→ **Required action**: Where the word "stacking" appears in a line below, copy the whole line.
[Records for this exercise — start]
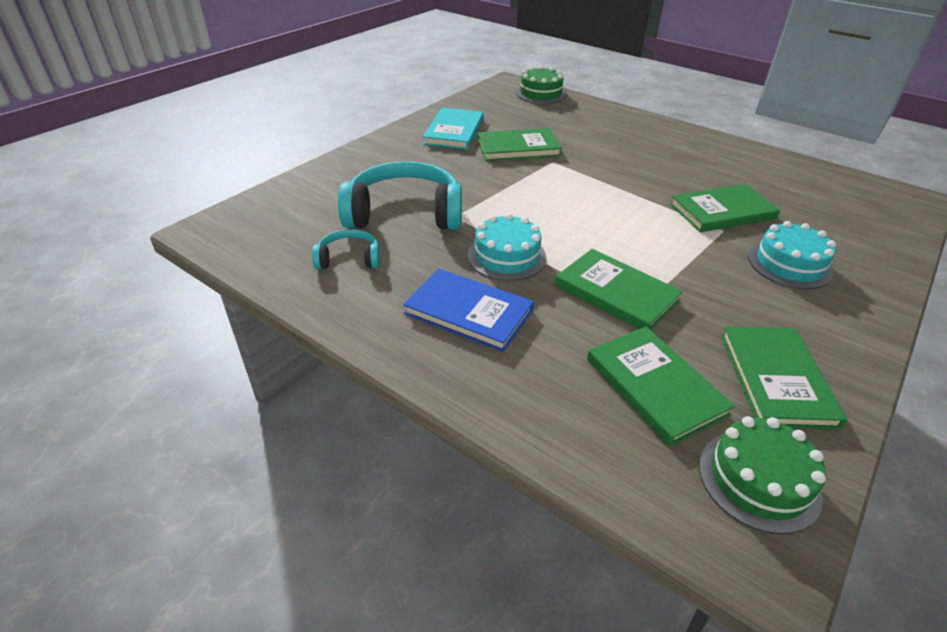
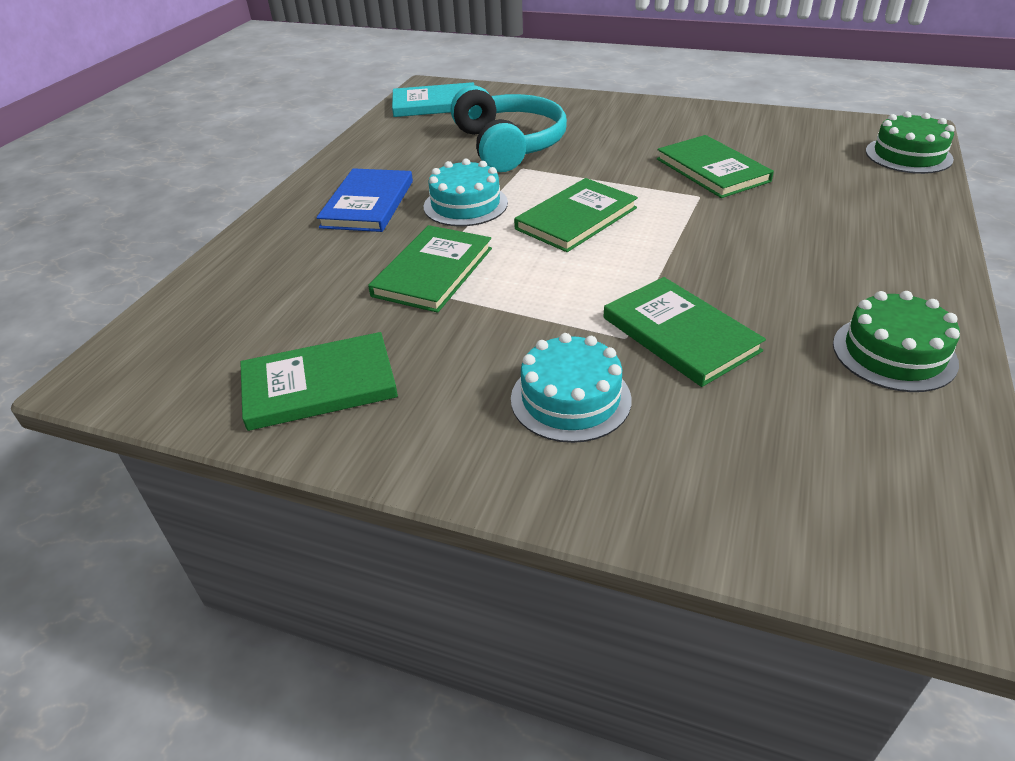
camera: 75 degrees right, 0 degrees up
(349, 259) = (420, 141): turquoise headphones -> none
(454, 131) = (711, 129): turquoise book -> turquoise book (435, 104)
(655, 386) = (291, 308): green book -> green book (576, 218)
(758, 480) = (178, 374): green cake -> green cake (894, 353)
[Records for this exercise — finish]
[Records for this exercise — start]
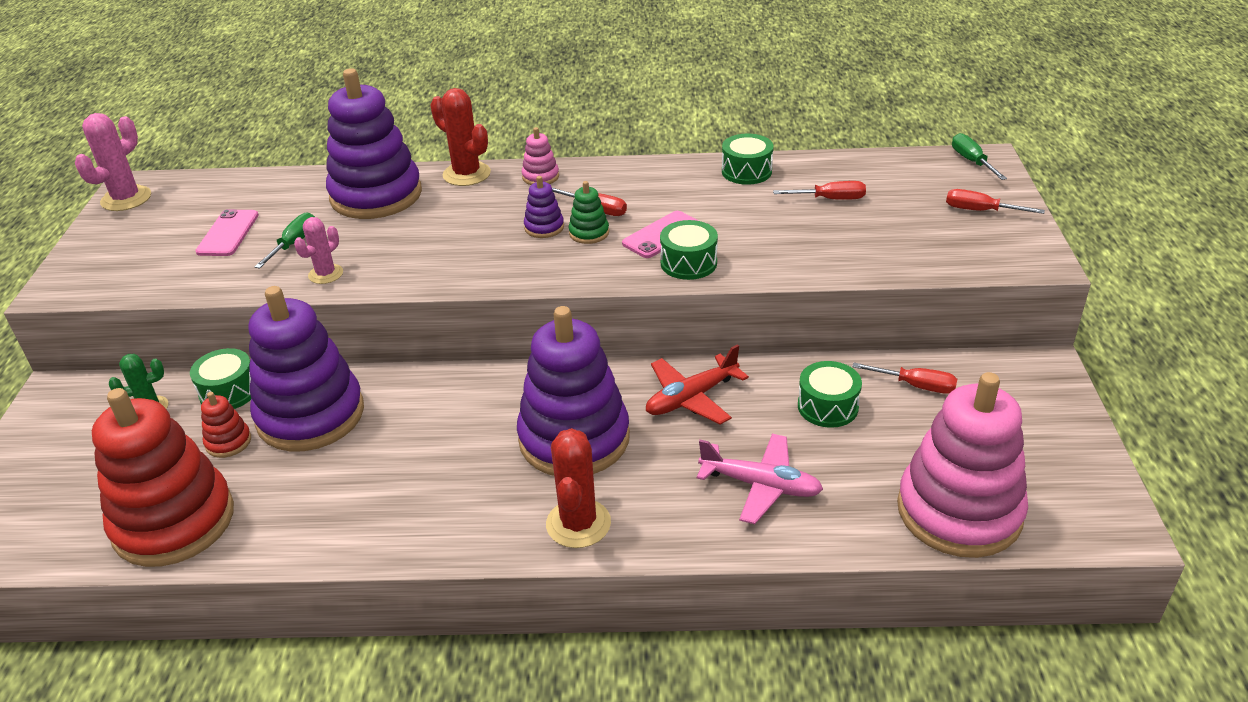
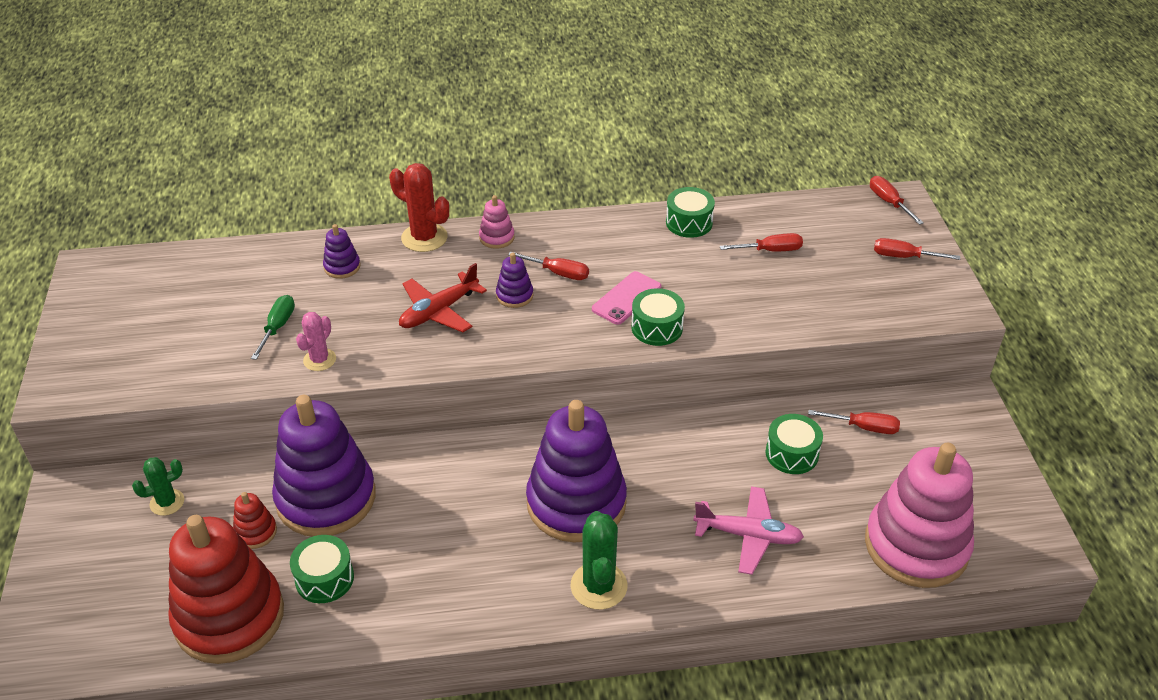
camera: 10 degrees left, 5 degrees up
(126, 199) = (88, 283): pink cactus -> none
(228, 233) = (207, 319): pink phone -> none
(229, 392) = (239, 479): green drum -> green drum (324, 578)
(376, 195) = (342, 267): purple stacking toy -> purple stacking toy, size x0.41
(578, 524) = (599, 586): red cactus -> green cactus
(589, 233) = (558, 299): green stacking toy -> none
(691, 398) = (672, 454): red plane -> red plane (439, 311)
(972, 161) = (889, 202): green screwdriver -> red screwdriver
[Records for this exercise — finish]
→ **Reply**:
(376, 195) = (342, 267): purple stacking toy -> purple stacking toy, size x0.41
(589, 233) = (558, 299): green stacking toy -> none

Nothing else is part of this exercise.